● ACTIVITY
Copy all entries without alteration and skip the pictures they hold.

Dataset entries:
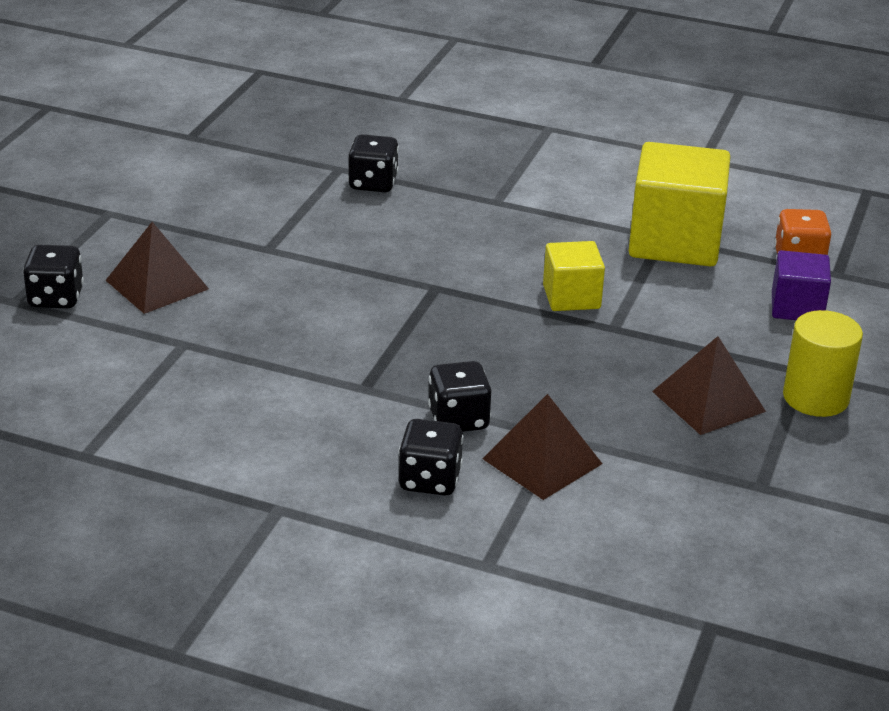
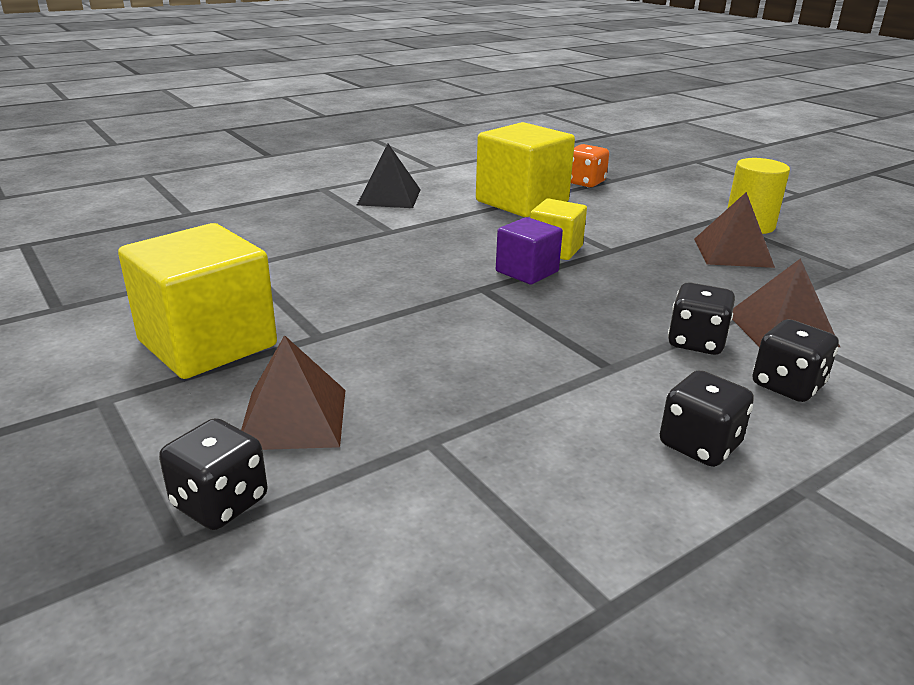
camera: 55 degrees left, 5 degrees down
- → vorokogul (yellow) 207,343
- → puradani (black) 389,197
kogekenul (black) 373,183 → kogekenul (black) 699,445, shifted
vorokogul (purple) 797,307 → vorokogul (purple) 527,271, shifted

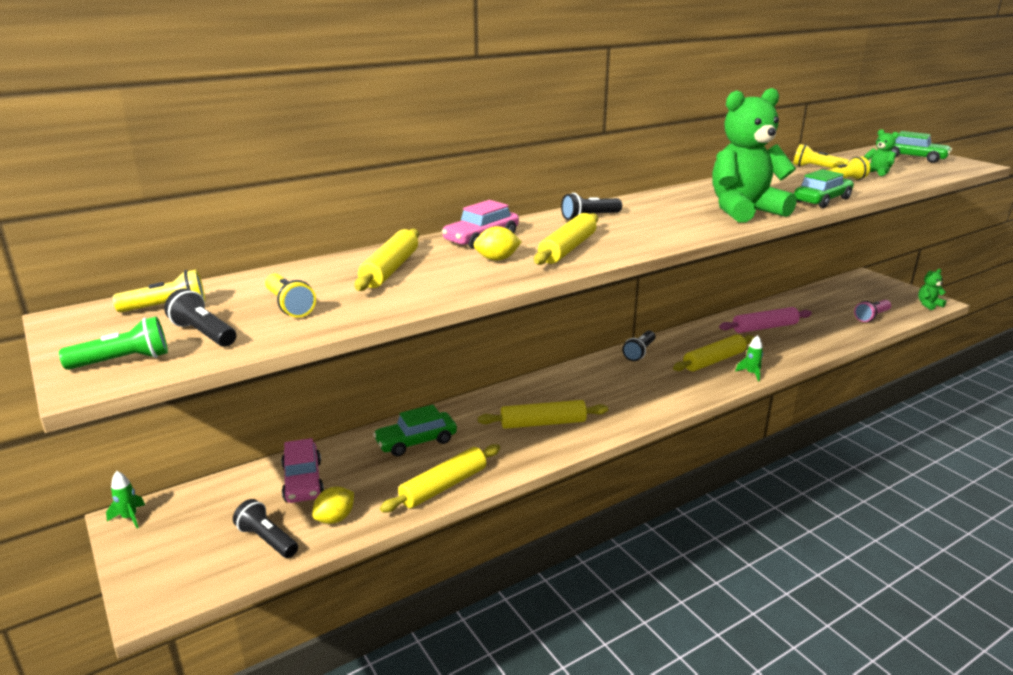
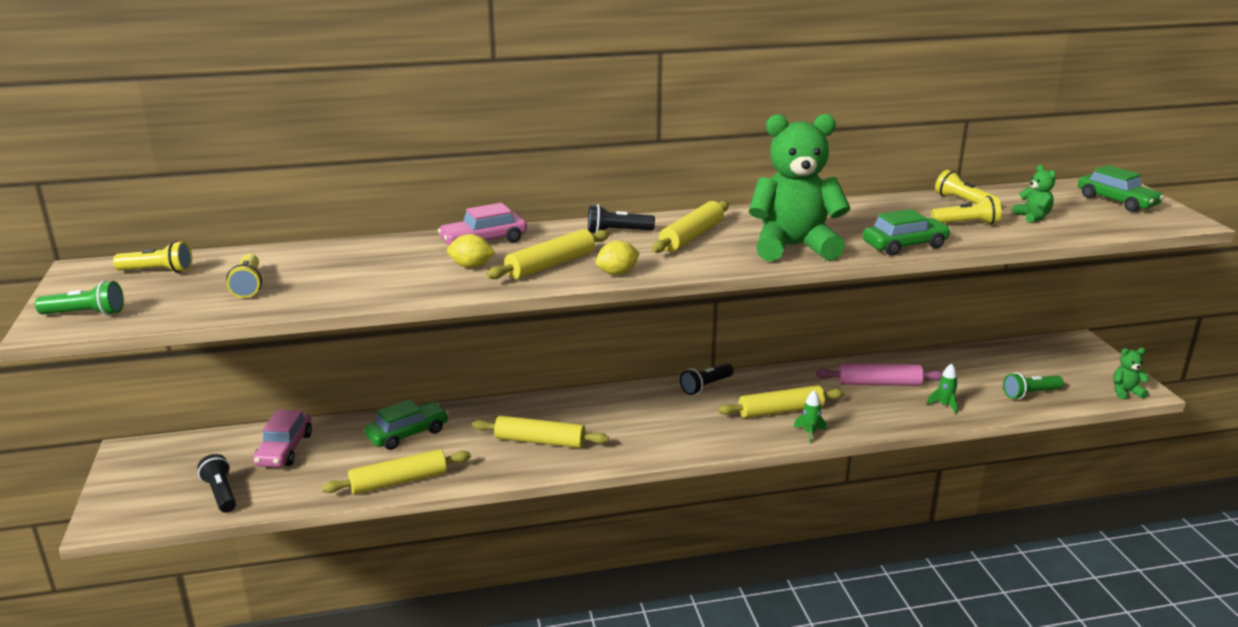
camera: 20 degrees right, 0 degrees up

● RESULT FOR THIS EXERCISE
camera: 55 degrees left, 5 degrees down
- → vorokogul (yellow) 207,343
- → puradani (black) 389,197
kogekenul (black) 373,183 → kogekenul (black) 699,445, shifted
vorokogul (purple) 797,307 → vorokogul (purple) 527,271, shifted

camera: 20 degrees right, 0 degrees up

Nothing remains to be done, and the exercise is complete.